Every picture is to be removed, and all the data is to be copied exactly.

* Data shown:
────────────────
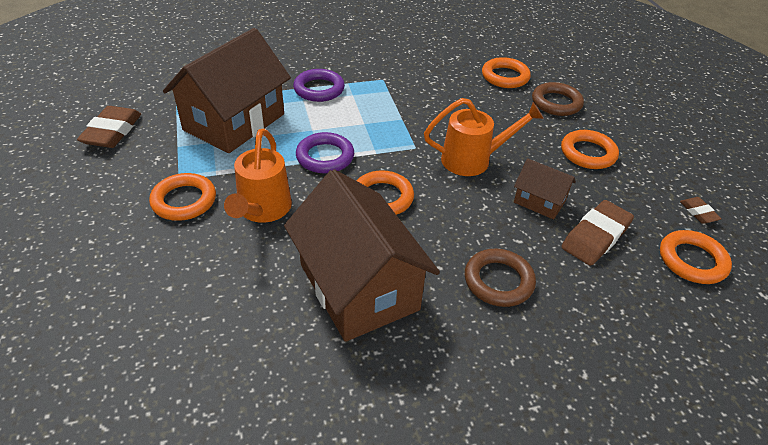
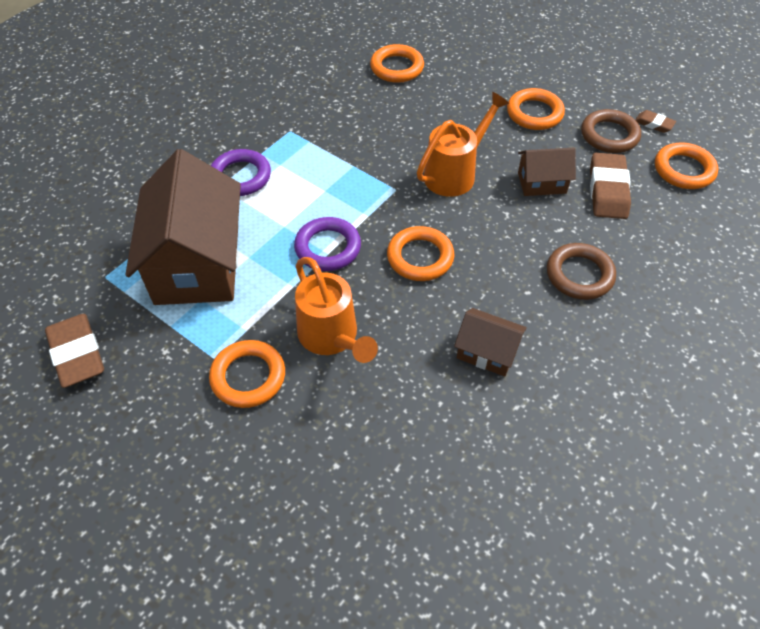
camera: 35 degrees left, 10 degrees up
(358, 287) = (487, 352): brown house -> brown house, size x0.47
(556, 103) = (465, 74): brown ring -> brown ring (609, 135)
────────────────
* Solution to the exercise:
camera: 35 degrees left, 10 degrees up
(358, 287) = (487, 352): brown house -> brown house, size x0.47
(556, 103) = (465, 74): brown ring -> brown ring (609, 135)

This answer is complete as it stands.